TASK GOAL:
Every record below needs to be set down exactly. Pictures do not belong in the copy.

Coordinate-based change listings
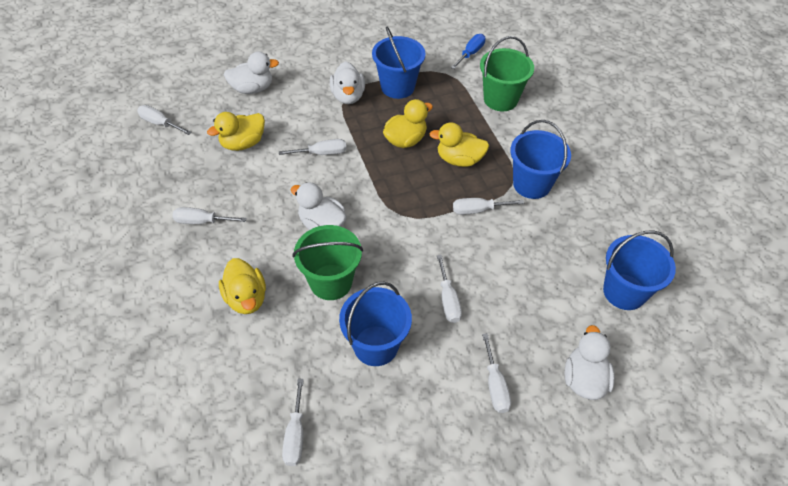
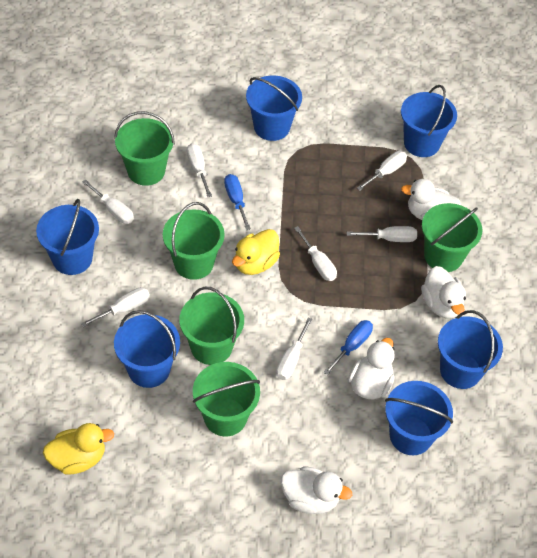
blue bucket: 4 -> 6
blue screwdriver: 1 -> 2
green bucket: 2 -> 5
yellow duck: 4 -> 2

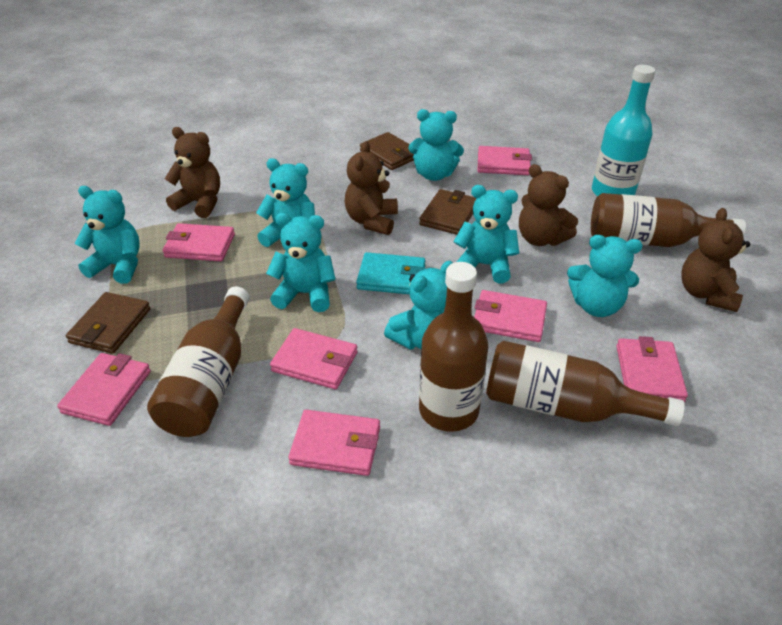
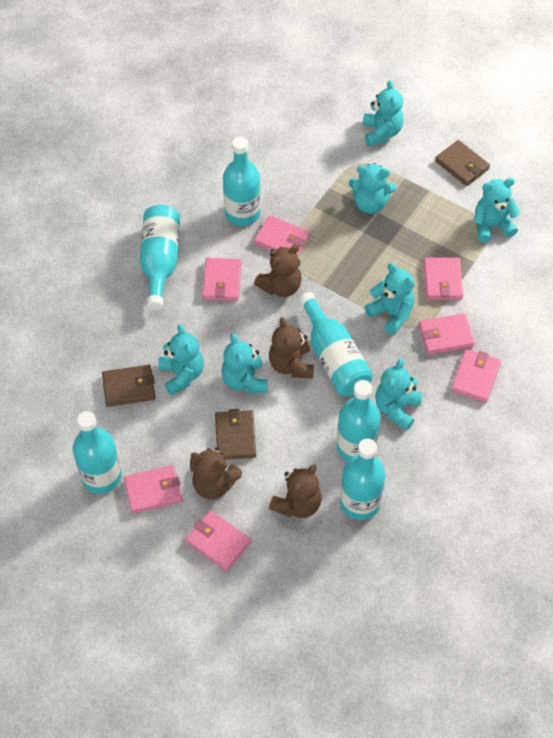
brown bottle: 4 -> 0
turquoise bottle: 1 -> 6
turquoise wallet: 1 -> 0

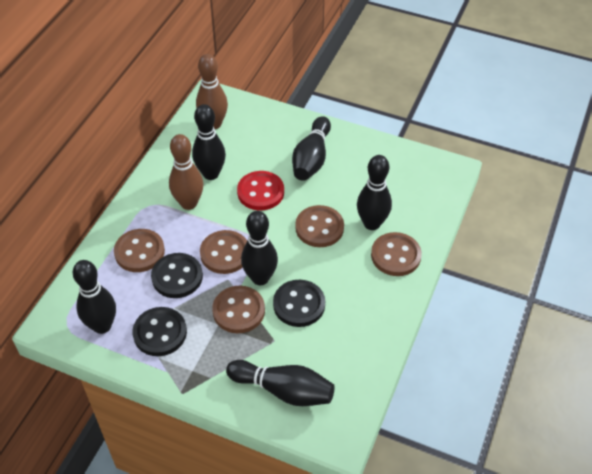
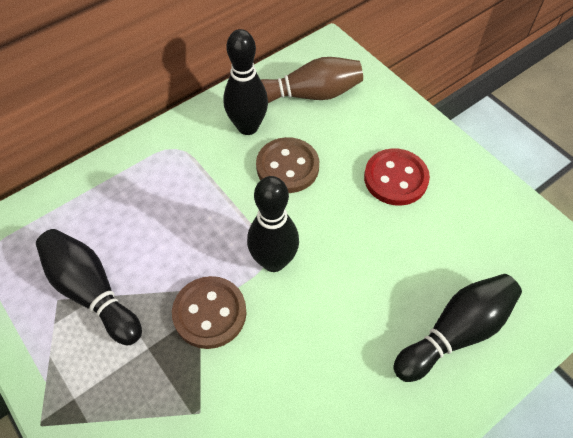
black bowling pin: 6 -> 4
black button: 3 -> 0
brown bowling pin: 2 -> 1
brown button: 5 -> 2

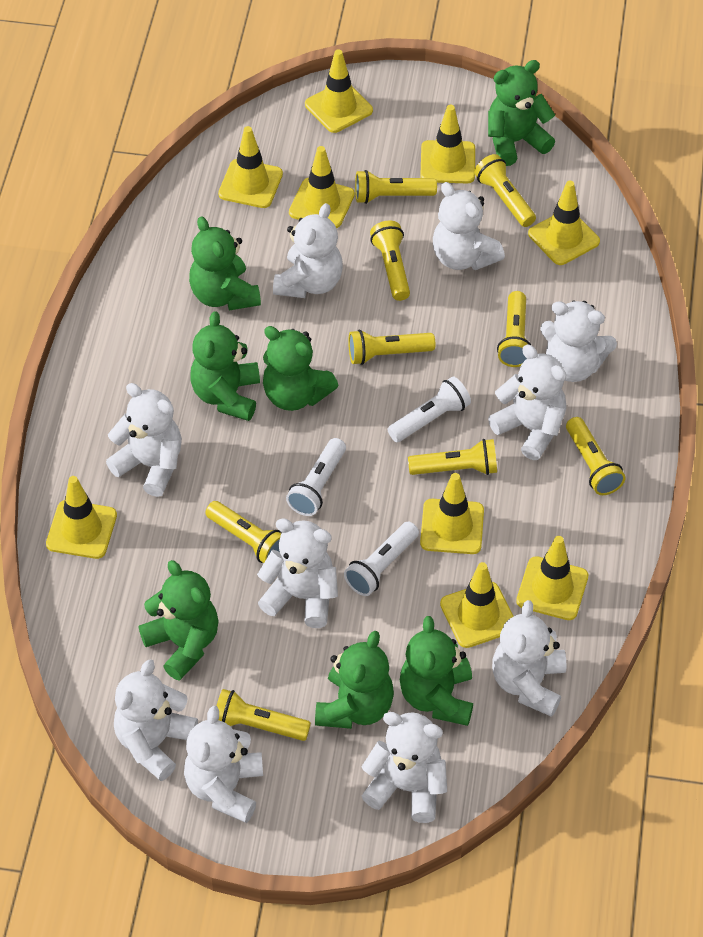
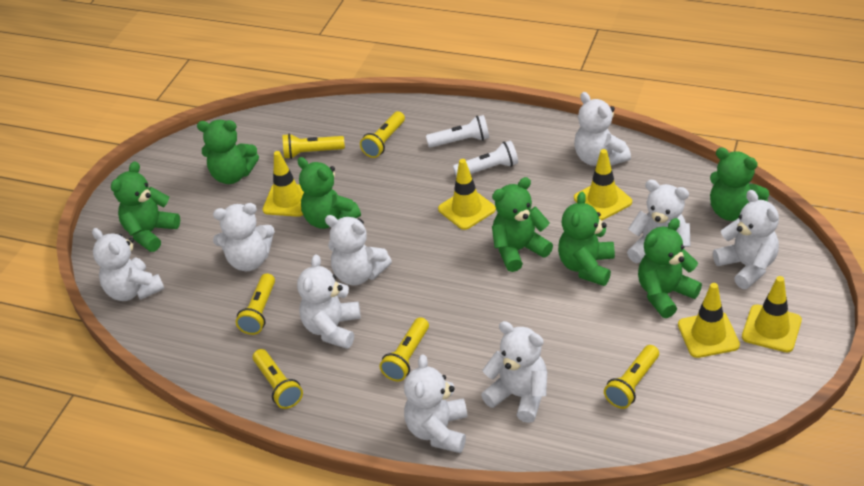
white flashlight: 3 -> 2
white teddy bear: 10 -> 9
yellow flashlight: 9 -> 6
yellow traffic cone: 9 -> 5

RESPONSE AREA:
blue bucket: 4 -> 6
blue screwdriver: 1 -> 2
green bucket: 2 -> 5
yellow duck: 4 -> 2

brown bottle: 4 -> 0
turquoise bottle: 1 -> 6
turquoise wallet: 1 -> 0

black bowling pin: 6 -> 4
black button: 3 -> 0
brown bowling pin: 2 -> 1
brown button: 5 -> 2

white flashlight: 3 -> 2
white teddy bear: 10 -> 9
yellow flashlight: 9 -> 6
yellow traffic cone: 9 -> 5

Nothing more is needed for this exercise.